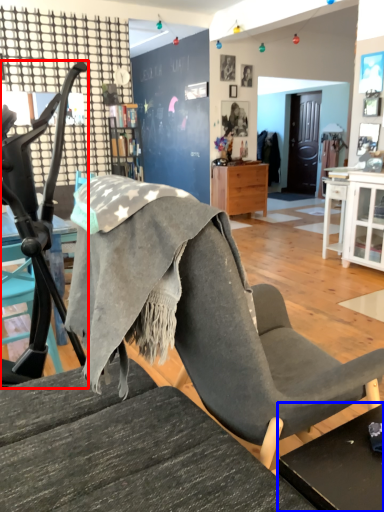
Question: Which point is further to the camera, chair (highlighted by a red box) or table (highlighted by a blue box)?

Choices:
 (A) chair
 (B) table

Answer: (A)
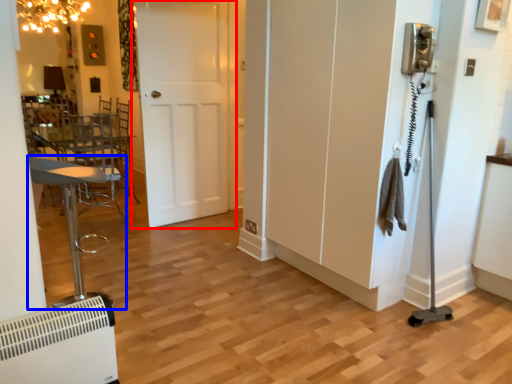
Question: Which point is closer to the camera, door (highlighted by a red box) or furniture (highlighted by a blue box)?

•••••

What you will do.
Convert all the lines above into a Markdown table with two columns, Row and Line. Number each row, and leave out the blank lines and the pictures.

Final answer.
| Row | Line |
|---|---|
| 1 | Question: Which point is further to the camera, chair (highlighted by a red box) or table (highlighted by a blue box)? |
| 2 | Choices: |
| 3 |  (A) chair |
| 4 |  (B) table |
| 5 | Answer: (A) |
| 6 | Question: Which point is closer to the camera, door (highlighted by a red box) or furniture (highlighted by a blue box)? |